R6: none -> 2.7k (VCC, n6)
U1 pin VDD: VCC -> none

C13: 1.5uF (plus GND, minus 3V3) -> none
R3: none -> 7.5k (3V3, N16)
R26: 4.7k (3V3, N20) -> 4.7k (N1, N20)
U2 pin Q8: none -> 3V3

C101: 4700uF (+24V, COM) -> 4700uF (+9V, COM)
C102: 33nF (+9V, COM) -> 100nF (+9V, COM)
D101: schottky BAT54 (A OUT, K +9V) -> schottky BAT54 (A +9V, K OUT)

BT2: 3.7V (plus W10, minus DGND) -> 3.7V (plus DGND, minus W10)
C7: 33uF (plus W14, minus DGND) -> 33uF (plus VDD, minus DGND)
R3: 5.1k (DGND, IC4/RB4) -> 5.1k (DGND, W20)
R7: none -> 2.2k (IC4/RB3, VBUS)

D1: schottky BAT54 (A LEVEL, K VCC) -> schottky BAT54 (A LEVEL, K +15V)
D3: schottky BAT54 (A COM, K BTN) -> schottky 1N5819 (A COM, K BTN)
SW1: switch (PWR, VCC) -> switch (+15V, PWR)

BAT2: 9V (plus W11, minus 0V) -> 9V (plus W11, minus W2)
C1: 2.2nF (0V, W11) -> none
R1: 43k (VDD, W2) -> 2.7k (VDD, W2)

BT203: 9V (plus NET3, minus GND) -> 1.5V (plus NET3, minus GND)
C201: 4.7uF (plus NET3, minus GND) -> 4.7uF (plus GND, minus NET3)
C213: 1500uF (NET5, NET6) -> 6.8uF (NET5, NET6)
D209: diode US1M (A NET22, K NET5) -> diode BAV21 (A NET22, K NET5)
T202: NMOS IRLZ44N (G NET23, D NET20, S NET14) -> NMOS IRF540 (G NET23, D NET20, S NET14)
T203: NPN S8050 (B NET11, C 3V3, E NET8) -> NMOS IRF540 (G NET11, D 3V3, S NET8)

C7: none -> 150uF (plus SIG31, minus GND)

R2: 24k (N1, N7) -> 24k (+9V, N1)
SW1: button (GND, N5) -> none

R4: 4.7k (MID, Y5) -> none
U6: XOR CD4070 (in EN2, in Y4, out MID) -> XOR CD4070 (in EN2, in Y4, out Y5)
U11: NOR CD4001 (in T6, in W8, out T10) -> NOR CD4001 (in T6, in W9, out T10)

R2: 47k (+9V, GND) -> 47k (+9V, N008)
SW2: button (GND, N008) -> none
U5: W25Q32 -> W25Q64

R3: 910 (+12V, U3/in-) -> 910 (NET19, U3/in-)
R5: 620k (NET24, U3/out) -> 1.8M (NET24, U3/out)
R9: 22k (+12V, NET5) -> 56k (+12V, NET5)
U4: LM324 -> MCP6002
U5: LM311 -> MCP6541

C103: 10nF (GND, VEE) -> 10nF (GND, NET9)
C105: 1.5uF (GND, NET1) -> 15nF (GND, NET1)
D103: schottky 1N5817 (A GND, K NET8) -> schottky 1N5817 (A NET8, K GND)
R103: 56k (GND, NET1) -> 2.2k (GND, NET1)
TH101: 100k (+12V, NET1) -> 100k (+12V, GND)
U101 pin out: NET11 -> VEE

» REQUIRED WORK: Repeat every line of the records, exactly as given.

» RESPONSE AREA:
R6: none -> 2.7k (VCC, n6)
U1 pin VDD: VCC -> none

C13: 1.5uF (plus GND, minus 3V3) -> none
R3: none -> 7.5k (3V3, N16)
R26: 4.7k (3V3, N20) -> 4.7k (N1, N20)
U2 pin Q8: none -> 3V3

C101: 4700uF (+24V, COM) -> 4700uF (+9V, COM)
C102: 33nF (+9V, COM) -> 100nF (+9V, COM)
D101: schottky BAT54 (A OUT, K +9V) -> schottky BAT54 (A +9V, K OUT)

BT2: 3.7V (plus W10, minus DGND) -> 3.7V (plus DGND, minus W10)
C7: 33uF (plus W14, minus DGND) -> 33uF (plus VDD, minus DGND)
R3: 5.1k (DGND, IC4/RB4) -> 5.1k (DGND, W20)
R7: none -> 2.2k (IC4/RB3, VBUS)

D1: schottky BAT54 (A LEVEL, K VCC) -> schottky BAT54 (A LEVEL, K +15V)
D3: schottky BAT54 (A COM, K BTN) -> schottky 1N5819 (A COM, K BTN)
SW1: switch (PWR, VCC) -> switch (+15V, PWR)

BAT2: 9V (plus W11, minus 0V) -> 9V (plus W11, minus W2)
C1: 2.2nF (0V, W11) -> none
R1: 43k (VDD, W2) -> 2.7k (VDD, W2)

BT203: 9V (plus NET3, minus GND) -> 1.5V (plus NET3, minus GND)
C201: 4.7uF (plus NET3, minus GND) -> 4.7uF (plus GND, minus NET3)
C213: 1500uF (NET5, NET6) -> 6.8uF (NET5, NET6)
D209: diode US1M (A NET22, K NET5) -> diode BAV21 (A NET22, K NET5)
T202: NMOS IRLZ44N (G NET23, D NET20, S NET14) -> NMOS IRF540 (G NET23, D NET20, S NET14)
T203: NPN S8050 (B NET11, C 3V3, E NET8) -> NMOS IRF540 (G NET11, D 3V3, S NET8)

C7: none -> 150uF (plus SIG31, minus GND)

R2: 24k (N1, N7) -> 24k (+9V, N1)
SW1: button (GND, N5) -> none

R4: 4.7k (MID, Y5) -> none
U6: XOR CD4070 (in EN2, in Y4, out MID) -> XOR CD4070 (in EN2, in Y4, out Y5)
U11: NOR CD4001 (in T6, in W8, out T10) -> NOR CD4001 (in T6, in W9, out T10)

R2: 47k (+9V, GND) -> 47k (+9V, N008)
SW2: button (GND, N008) -> none
U5: W25Q32 -> W25Q64

R3: 910 (+12V, U3/in-) -> 910 (NET19, U3/in-)
R5: 620k (NET24, U3/out) -> 1.8M (NET24, U3/out)
R9: 22k (+12V, NET5) -> 56k (+12V, NET5)
U4: LM324 -> MCP6002
U5: LM311 -> MCP6541

C103: 10nF (GND, VEE) -> 10nF (GND, NET9)
C105: 1.5uF (GND, NET1) -> 15nF (GND, NET1)
D103: schottky 1N5817 (A GND, K NET8) -> schottky 1N5817 (A NET8, K GND)
R103: 56k (GND, NET1) -> 2.2k (GND, NET1)
TH101: 100k (+12V, NET1) -> 100k (+12V, GND)
U101 pin out: NET11 -> VEE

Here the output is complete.